(Record extracts begins)

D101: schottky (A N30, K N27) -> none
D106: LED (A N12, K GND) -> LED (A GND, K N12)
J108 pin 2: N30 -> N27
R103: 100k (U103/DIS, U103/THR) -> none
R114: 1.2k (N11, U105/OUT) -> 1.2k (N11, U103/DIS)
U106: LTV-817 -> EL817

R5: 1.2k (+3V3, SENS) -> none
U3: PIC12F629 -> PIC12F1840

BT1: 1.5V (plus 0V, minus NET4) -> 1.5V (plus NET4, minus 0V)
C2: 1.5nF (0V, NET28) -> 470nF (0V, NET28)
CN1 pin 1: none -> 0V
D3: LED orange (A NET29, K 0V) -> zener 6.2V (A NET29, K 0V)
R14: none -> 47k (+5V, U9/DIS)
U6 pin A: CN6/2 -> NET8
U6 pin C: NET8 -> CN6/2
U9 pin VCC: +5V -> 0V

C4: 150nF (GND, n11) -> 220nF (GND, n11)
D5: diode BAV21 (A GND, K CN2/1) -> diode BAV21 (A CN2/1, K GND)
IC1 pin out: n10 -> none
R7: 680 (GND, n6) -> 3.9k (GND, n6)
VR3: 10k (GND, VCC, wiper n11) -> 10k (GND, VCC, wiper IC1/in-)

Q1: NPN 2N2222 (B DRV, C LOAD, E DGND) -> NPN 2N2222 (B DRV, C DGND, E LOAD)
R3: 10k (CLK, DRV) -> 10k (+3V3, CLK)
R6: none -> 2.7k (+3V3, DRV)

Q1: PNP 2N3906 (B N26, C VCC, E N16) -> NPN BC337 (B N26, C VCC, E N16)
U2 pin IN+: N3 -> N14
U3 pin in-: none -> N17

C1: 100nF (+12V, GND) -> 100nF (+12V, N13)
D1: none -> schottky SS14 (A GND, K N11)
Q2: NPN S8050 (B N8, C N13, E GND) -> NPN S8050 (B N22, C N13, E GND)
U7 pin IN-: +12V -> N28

(Record extracts ends)

● The task:
The lines that contain the word "none" are wanted; copy each of them from the records.

● Exercise response:
D101: schottky (A N30, K N27) -> none
R103: 100k (U103/DIS, U103/THR) -> none
R5: 1.2k (+3V3, SENS) -> none
CN1 pin 1: none -> 0V
R14: none -> 47k (+5V, U9/DIS)
IC1 pin out: n10 -> none
R6: none -> 2.7k (+3V3, DRV)
U3 pin in-: none -> N17
D1: none -> schottky SS14 (A GND, K N11)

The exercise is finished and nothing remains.